DESCRIPTION OF THE TASK:
Each line below from the one containing "(456, 376) = (326, 454): green" through the one containing "(901, 502) = (431, 191): brown" is to be given again exactly, and no line outside that span.

GIVEN RECORDS Block Start

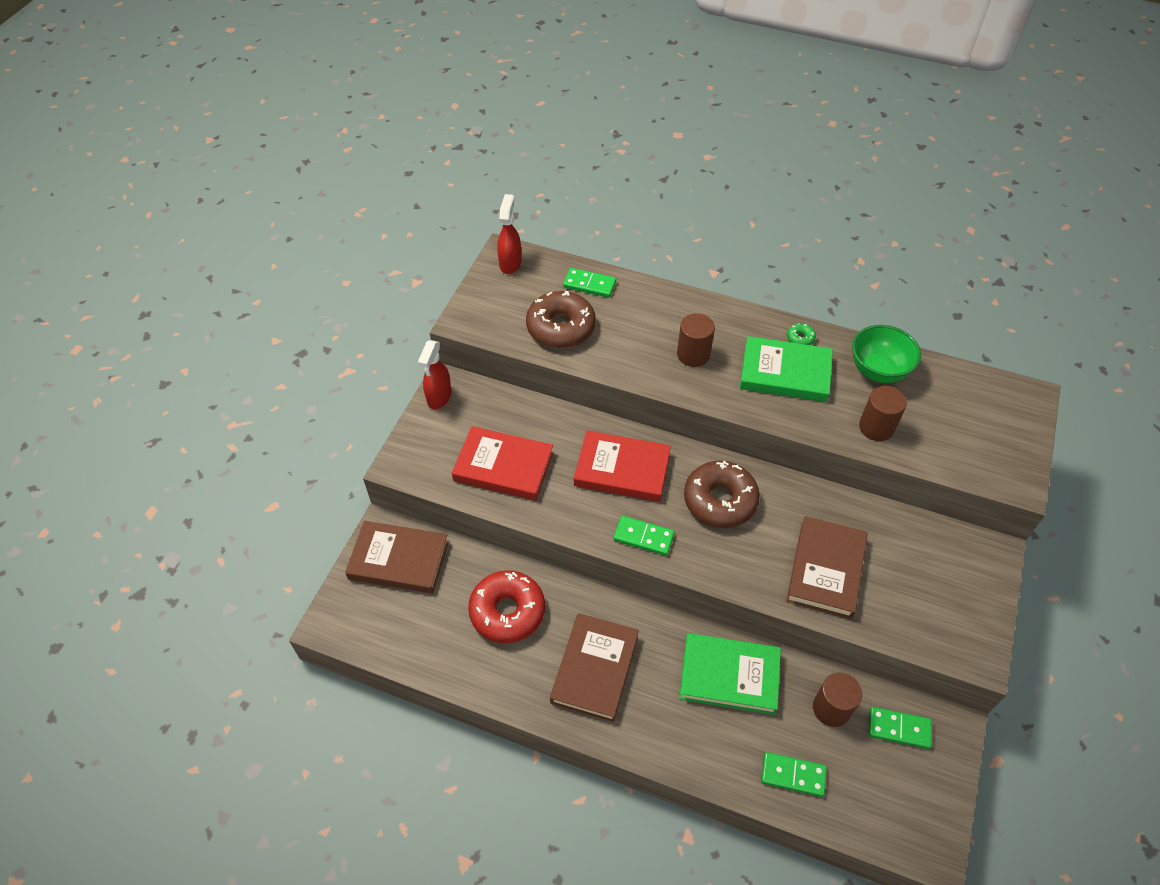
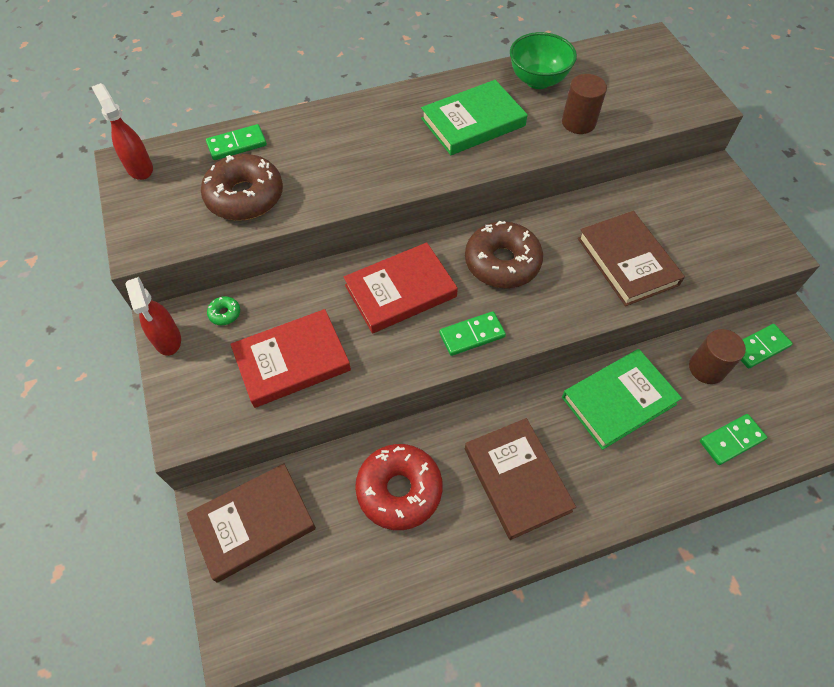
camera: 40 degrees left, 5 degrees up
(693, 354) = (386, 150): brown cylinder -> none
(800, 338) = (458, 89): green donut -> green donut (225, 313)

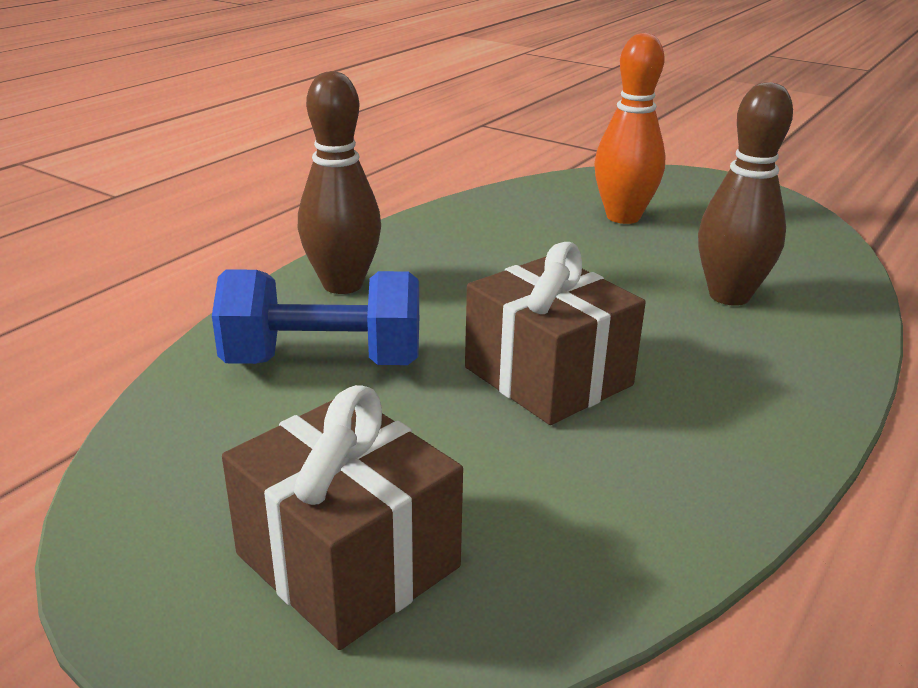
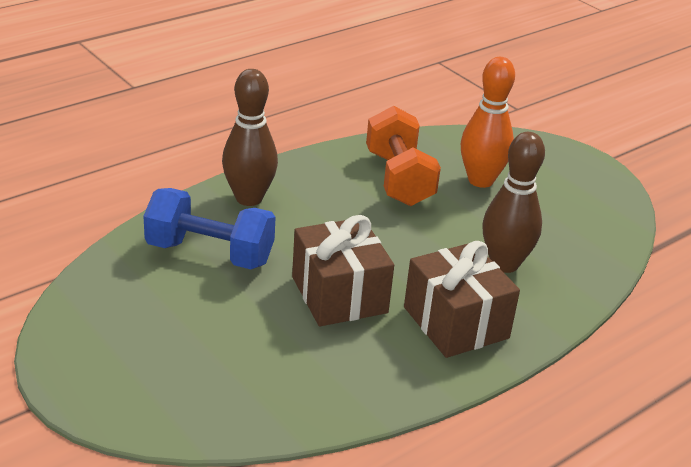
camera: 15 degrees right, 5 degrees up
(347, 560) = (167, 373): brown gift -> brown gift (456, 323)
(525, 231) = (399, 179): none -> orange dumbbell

GIVEN RECORDS Block End
GIVEN RECORDS Block Start

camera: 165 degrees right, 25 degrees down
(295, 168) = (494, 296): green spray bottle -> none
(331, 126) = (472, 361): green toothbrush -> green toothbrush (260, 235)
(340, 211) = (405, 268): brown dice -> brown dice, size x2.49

GIVEN RECORDS Block End
GIVEN RECORDS Block Start

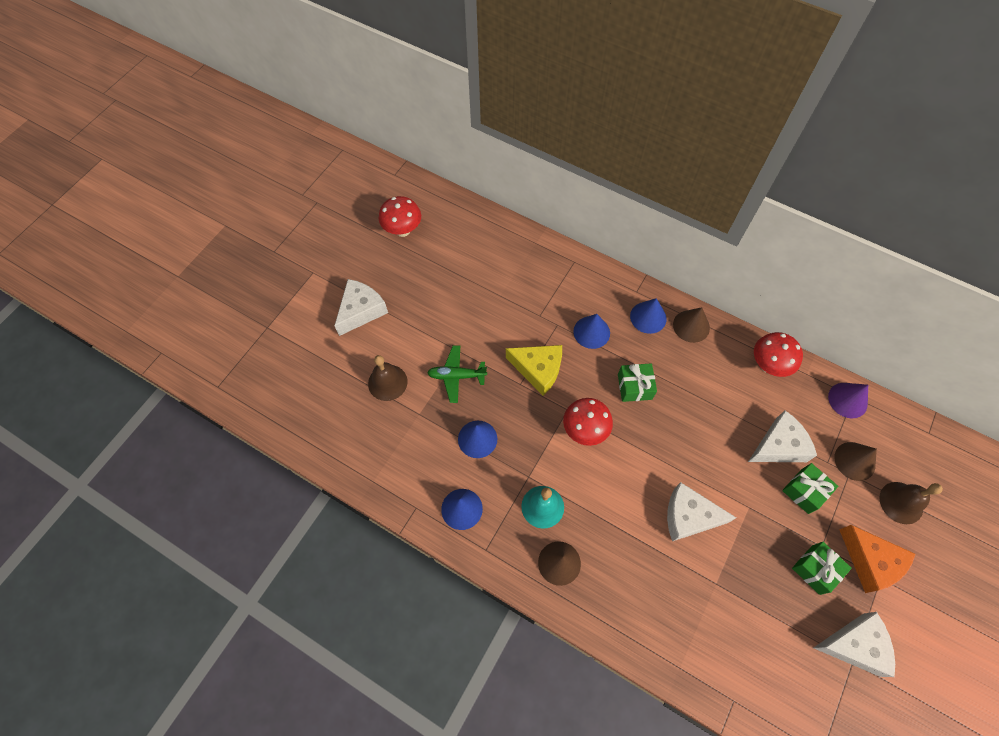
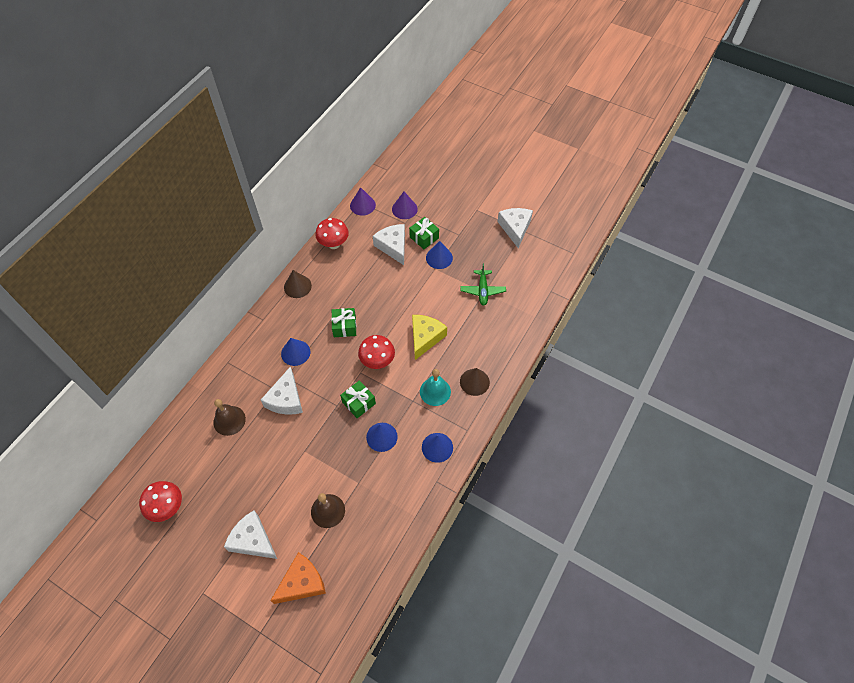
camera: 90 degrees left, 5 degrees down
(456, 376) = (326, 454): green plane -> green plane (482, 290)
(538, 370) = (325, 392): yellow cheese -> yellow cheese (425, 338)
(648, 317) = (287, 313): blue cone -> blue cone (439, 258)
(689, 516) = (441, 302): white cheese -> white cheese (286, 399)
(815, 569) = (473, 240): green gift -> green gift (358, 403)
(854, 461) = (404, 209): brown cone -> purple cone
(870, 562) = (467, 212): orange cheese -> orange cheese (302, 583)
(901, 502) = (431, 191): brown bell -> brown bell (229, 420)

GIVEN RECORDS Block End

REPLY TO THE TASK:
(456, 376) = (326, 454): green plane -> green plane (482, 290)
(538, 370) = (325, 392): yellow cheese -> yellow cheese (425, 338)
(648, 317) = (287, 313): blue cone -> blue cone (439, 258)
(689, 516) = (441, 302): white cheese -> white cheese (286, 399)
(815, 569) = (473, 240): green gift -> green gift (358, 403)
(854, 461) = (404, 209): brown cone -> purple cone
(870, 562) = (467, 212): orange cheese -> orange cheese (302, 583)
(901, 502) = (431, 191): brown bell -> brown bell (229, 420)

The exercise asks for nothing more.